- [Given data]:
━━━━━━

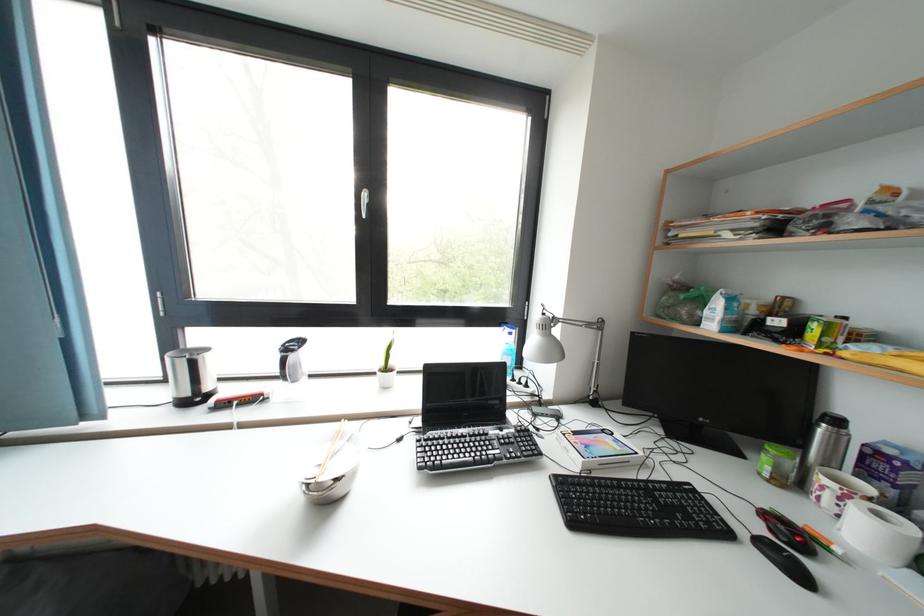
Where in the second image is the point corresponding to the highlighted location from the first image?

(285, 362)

━━━━━━

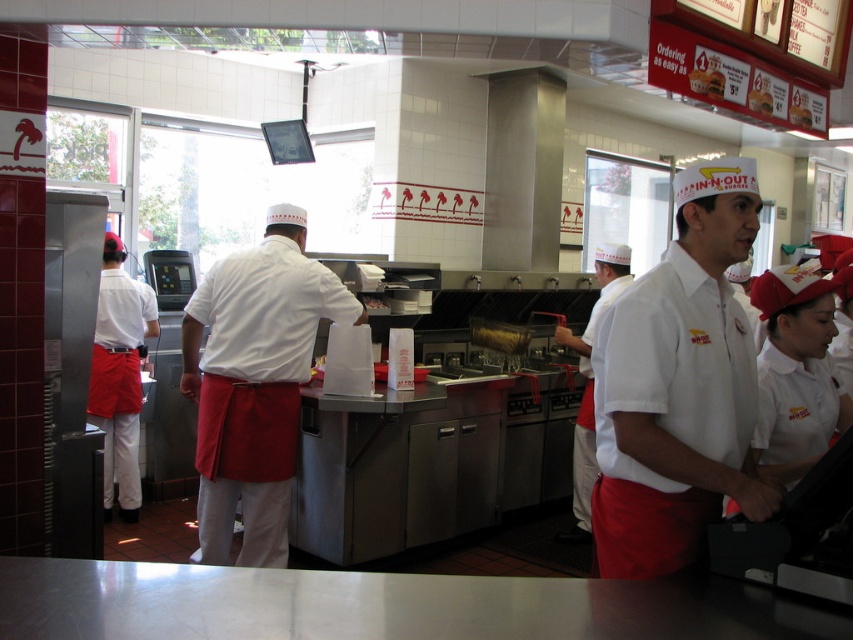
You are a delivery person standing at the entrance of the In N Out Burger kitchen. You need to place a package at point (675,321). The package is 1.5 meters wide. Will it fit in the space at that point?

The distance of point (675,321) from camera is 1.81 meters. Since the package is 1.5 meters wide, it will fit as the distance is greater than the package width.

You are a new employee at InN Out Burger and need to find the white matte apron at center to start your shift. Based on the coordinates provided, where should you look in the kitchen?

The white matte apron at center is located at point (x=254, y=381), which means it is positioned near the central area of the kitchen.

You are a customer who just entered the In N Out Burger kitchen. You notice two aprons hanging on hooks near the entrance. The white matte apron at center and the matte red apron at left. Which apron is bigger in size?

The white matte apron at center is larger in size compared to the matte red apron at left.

━━━━━━

- [Set exercise]: Express the material from the line containing "You are a delivery" up to and including the line containing "The white matte apron at center is located" as a numbered list, leaving out blank lines.

- [Reply]:
1. You are a delivery person standing at the entrance of the In N Out Burger kitchen. You need to place a package at point (675,321). The package is 1.5 meters wide. Will it fit in the space at that point?
2. The distance of point (675,321) from camera is 1.81 meters. Since the package is 1.5 meters wide, it will fit as the distance is greater than the package width.
3. You are a new employee at InN Out Burger and need to find the white matte apron at center to start your shift. Based on the coordinates provided, where should you look in the kitchen?
4. The white matte apron at center is located at point (x=254, y=381), which means it is positioned near the central area of the kitchen.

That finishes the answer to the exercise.